Exercise instructions: Everything from the line that contains "- moved: CobaltWineGlass" through the final line of the records below should be quoted exactly, except the pictures.

Task input:
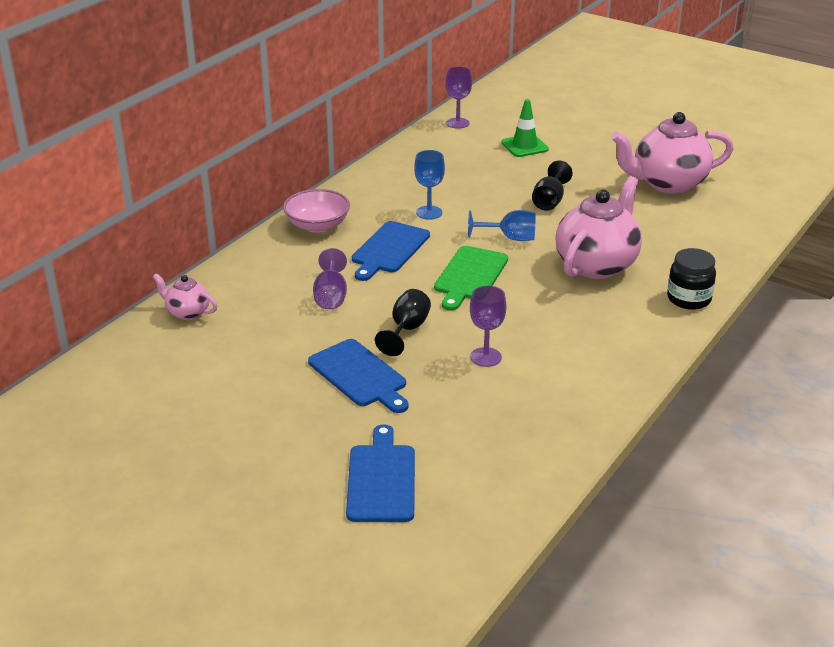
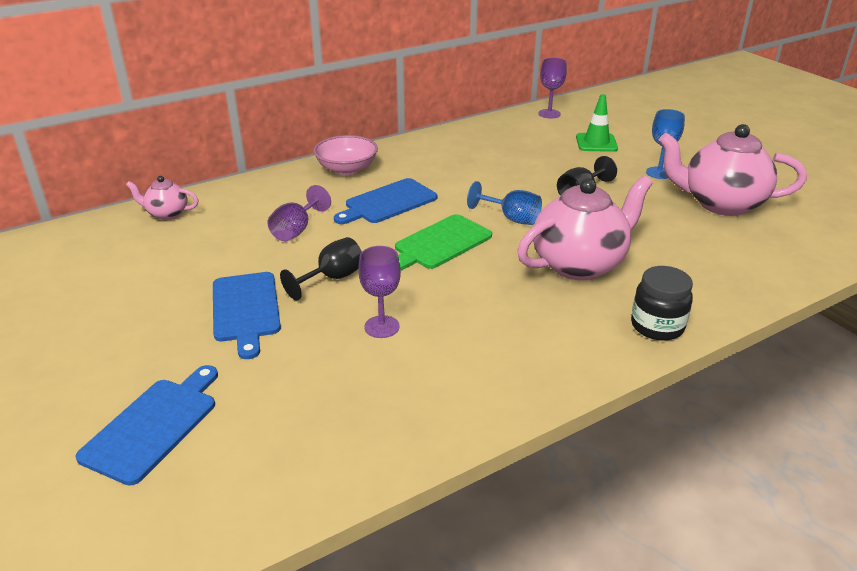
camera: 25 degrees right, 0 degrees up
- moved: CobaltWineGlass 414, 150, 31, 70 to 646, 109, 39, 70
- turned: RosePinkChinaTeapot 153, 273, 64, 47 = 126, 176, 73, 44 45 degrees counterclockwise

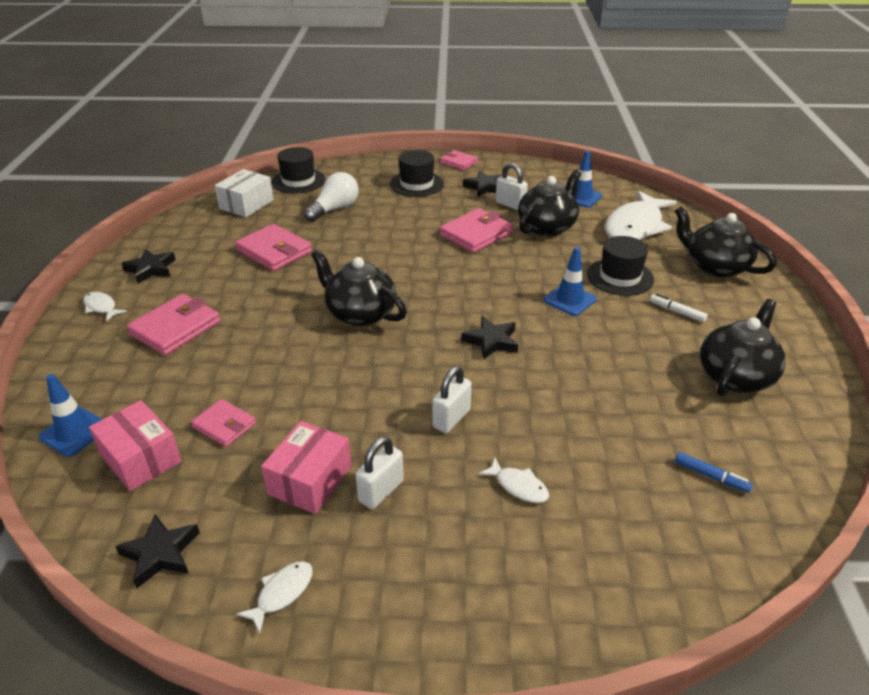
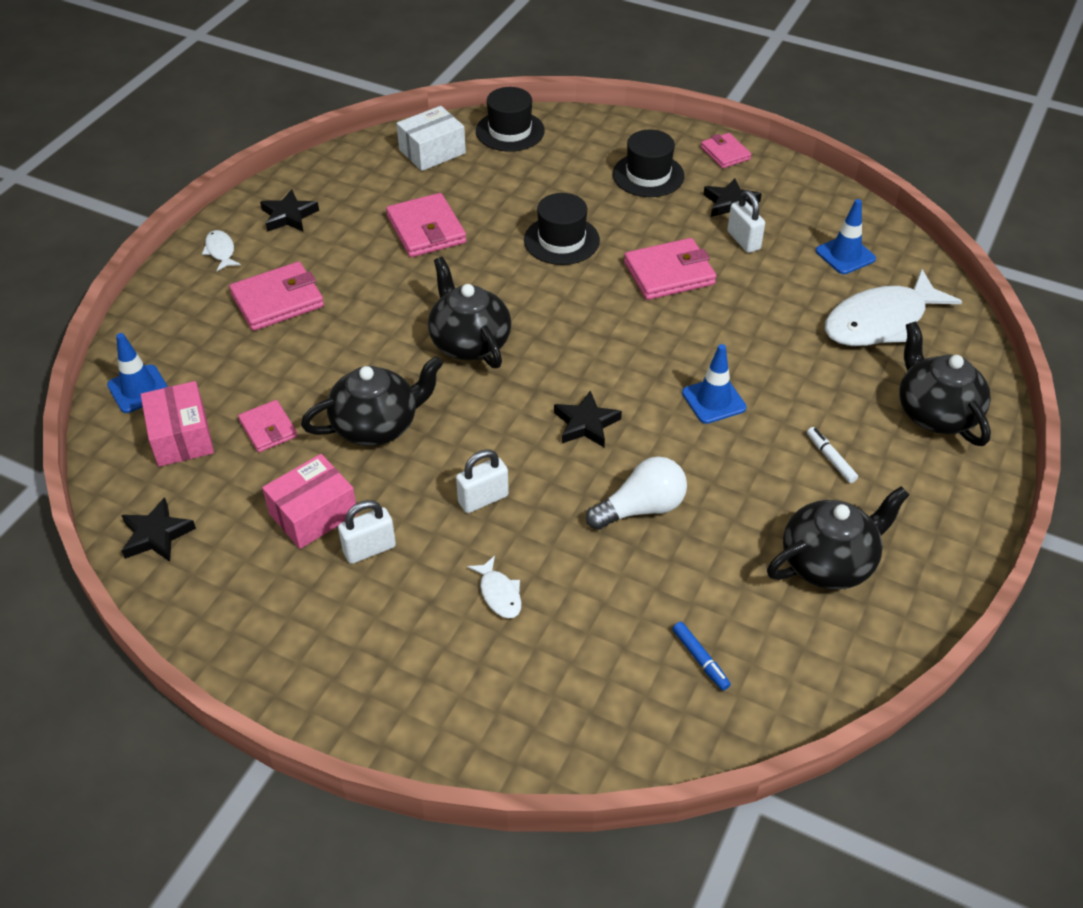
camera: 25 degrees right, 10 degrees up
- moved: BlackChinaTeapot 518, 170, 63, 66 to 301, 356, 142, 90
- moved: WhiteLightbulb 304, 172, 55, 50 to 586, 456, 101, 74
- moved: BlackHat 587, 236, 67, 60 to 524, 193, 76, 72
- removed: WhiteFish 236, 561, 77, 73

Solution to this task:
- moved: CobaltWineGlass 414, 150, 31, 70 to 646, 109, 39, 70
- turned: RosePinkChinaTeapot 153, 273, 64, 47 = 126, 176, 73, 44 45 degrees counterclockwise

camera: 25 degrees right, 10 degrees up
- moved: BlackChinaTeapot 518, 170, 63, 66 to 301, 356, 142, 90
- moved: WhiteLightbulb 304, 172, 55, 50 to 586, 456, 101, 74
- moved: BlackHat 587, 236, 67, 60 to 524, 193, 76, 72
- removed: WhiteFish 236, 561, 77, 73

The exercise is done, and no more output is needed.